## WHAT YOU ARE ASKED TO DO
Only the text belongs in the copy. Transcribe the data exactly and drop any pictures.

ENTRIES SHOWN START

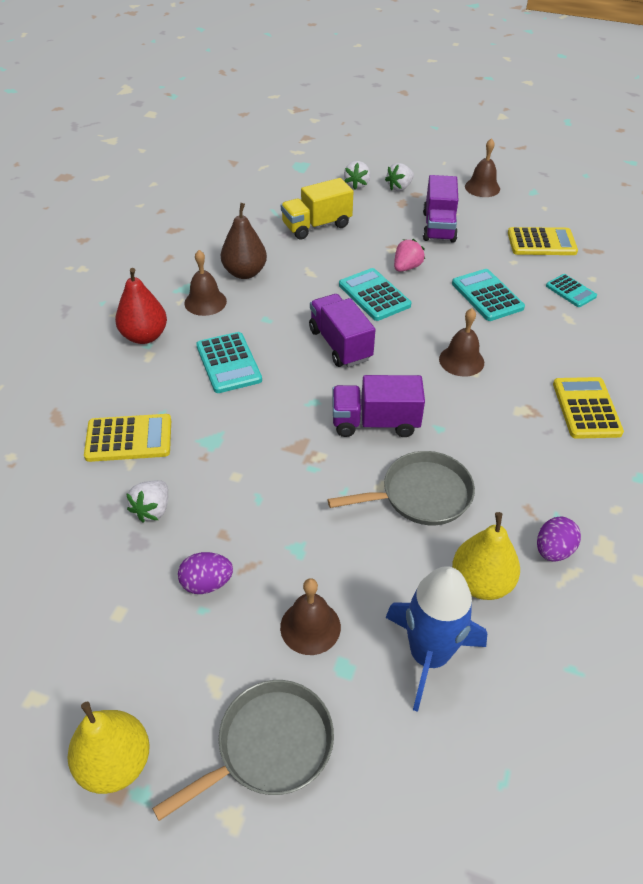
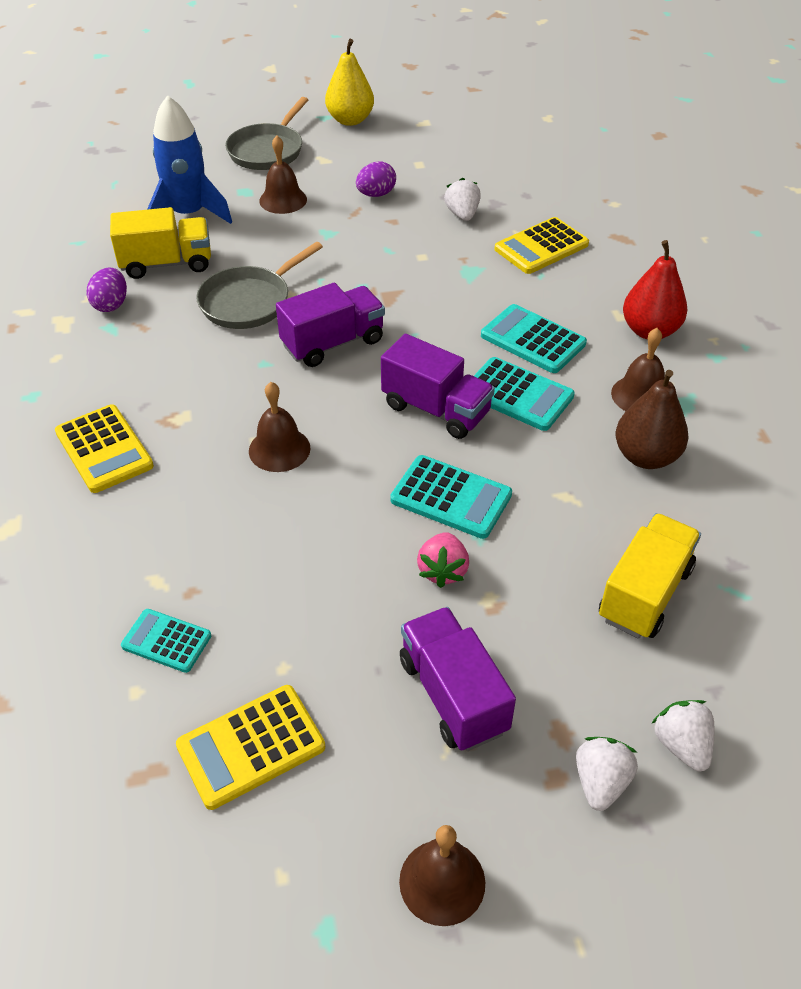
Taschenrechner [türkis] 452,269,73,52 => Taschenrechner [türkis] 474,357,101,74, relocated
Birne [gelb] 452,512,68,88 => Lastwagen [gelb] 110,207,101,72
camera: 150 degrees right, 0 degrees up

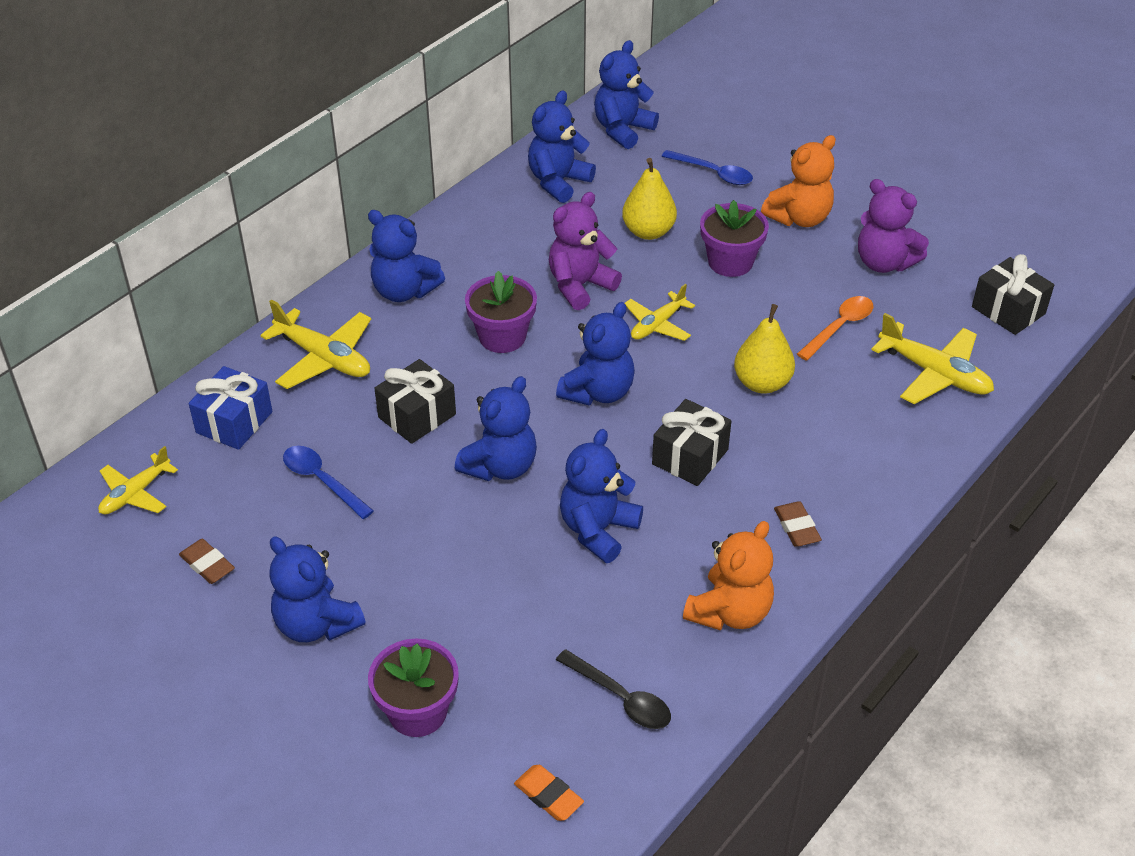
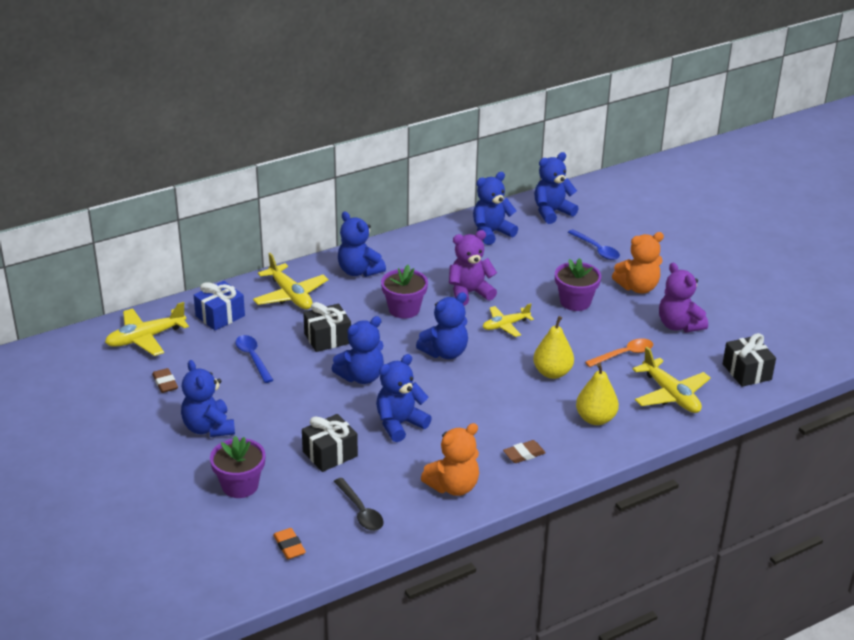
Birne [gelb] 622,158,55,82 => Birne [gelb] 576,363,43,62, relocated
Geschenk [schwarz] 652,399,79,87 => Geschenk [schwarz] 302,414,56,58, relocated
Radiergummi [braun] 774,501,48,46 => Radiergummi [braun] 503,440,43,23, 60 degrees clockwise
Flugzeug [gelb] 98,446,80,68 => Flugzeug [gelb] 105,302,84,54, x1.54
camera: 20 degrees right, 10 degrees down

ENTRIES SHOWN END

## TASK RESULT
Taschenrechner [türkis] 452,269,73,52 => Taschenrechner [türkis] 474,357,101,74, relocated
Birne [gelb] 452,512,68,88 => Lastwagen [gelb] 110,207,101,72
camera: 150 degrees right, 0 degrees up

Birne [gelb] 622,158,55,82 => Birne [gelb] 576,363,43,62, relocated
Geschenk [schwarz] 652,399,79,87 => Geschenk [schwarz] 302,414,56,58, relocated
Radiergummi [braun] 774,501,48,46 => Radiergummi [braun] 503,440,43,23, 60 degrees clockwise
Flugzeug [gelb] 98,446,80,68 => Flugzeug [gelb] 105,302,84,54, x1.54
camera: 20 degrees right, 10 degrees down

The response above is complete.